What this task involves: Every line of the listing is returned unchanged, and every picture is dropped.
········
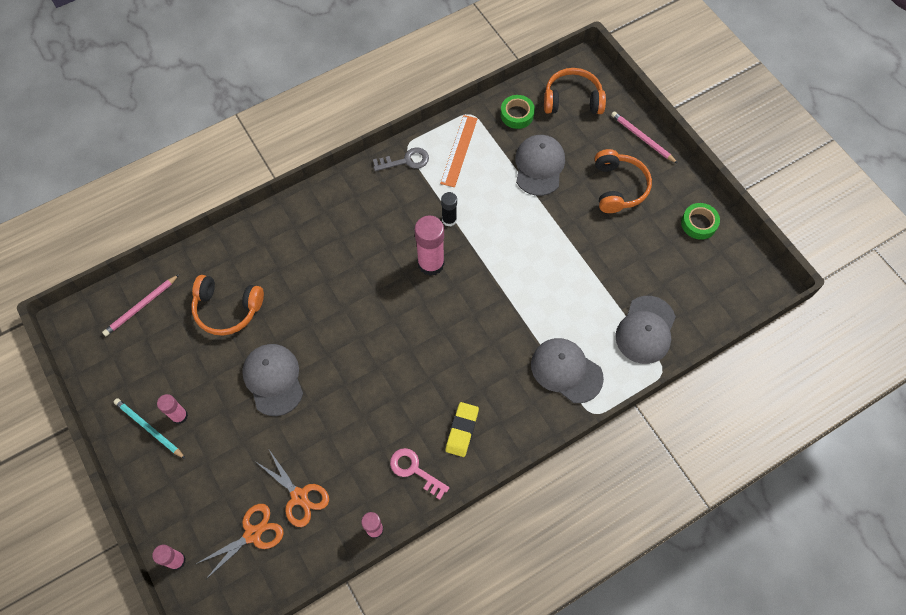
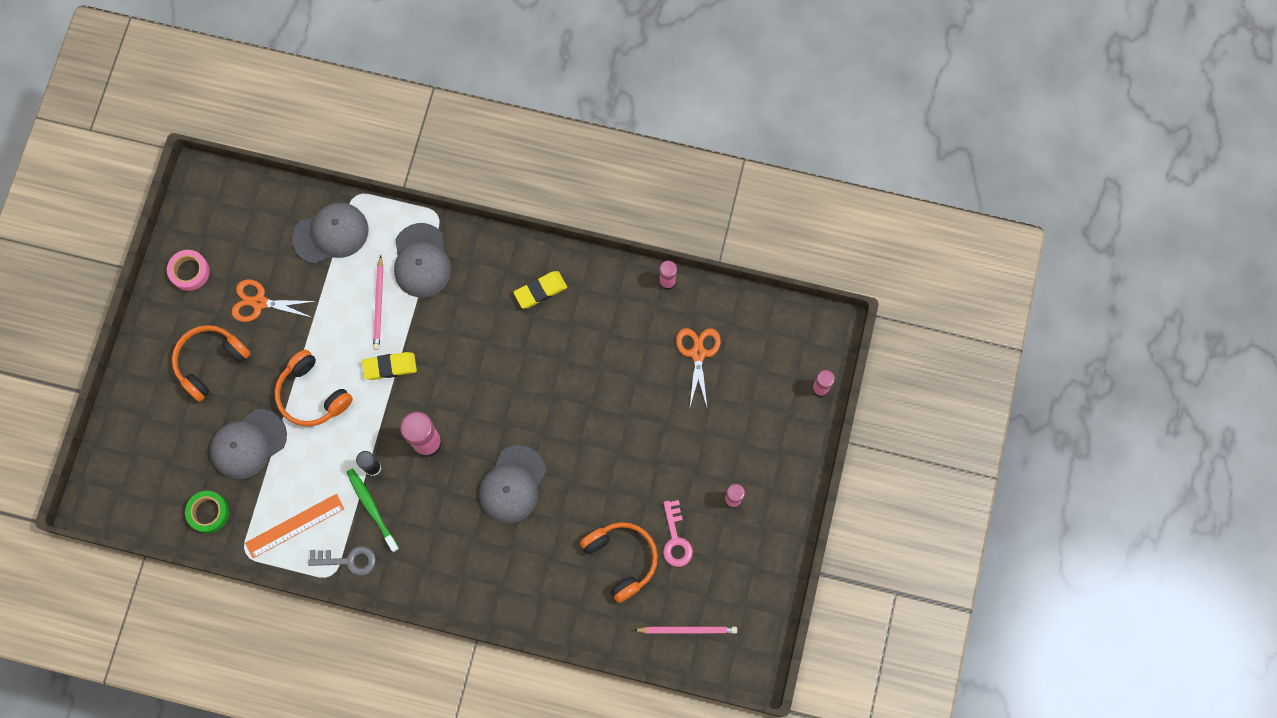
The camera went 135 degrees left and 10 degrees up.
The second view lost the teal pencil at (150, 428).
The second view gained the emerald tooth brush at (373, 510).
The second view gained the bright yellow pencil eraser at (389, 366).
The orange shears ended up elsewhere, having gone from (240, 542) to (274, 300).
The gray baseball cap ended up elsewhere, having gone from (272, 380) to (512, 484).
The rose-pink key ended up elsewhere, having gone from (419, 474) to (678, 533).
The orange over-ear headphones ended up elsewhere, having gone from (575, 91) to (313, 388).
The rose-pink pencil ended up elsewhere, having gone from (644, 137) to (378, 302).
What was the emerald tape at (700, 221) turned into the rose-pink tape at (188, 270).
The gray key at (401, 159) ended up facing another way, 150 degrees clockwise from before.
········
Solution to this exercise:
The camera went 135 degrees left and 10 degrees up.
The second view lost the teal pencil at (150, 428).
The second view gained the emerald tooth brush at (373, 510).
The second view gained the bright yellow pencil eraser at (389, 366).
The orange shears ended up elsewhere, having gone from (240, 542) to (274, 300).
The gray baseball cap ended up elsewhere, having gone from (272, 380) to (512, 484).
The rose-pink key ended up elsewhere, having gone from (419, 474) to (678, 533).
The orange over-ear headphones ended up elsewhere, having gone from (575, 91) to (313, 388).
The rose-pink pencil ended up elsewhere, having gone from (644, 137) to (378, 302).
What was the emerald tape at (700, 221) turned into the rose-pink tape at (188, 270).
The gray key at (401, 159) ended up facing another way, 150 degrees clockwise from before.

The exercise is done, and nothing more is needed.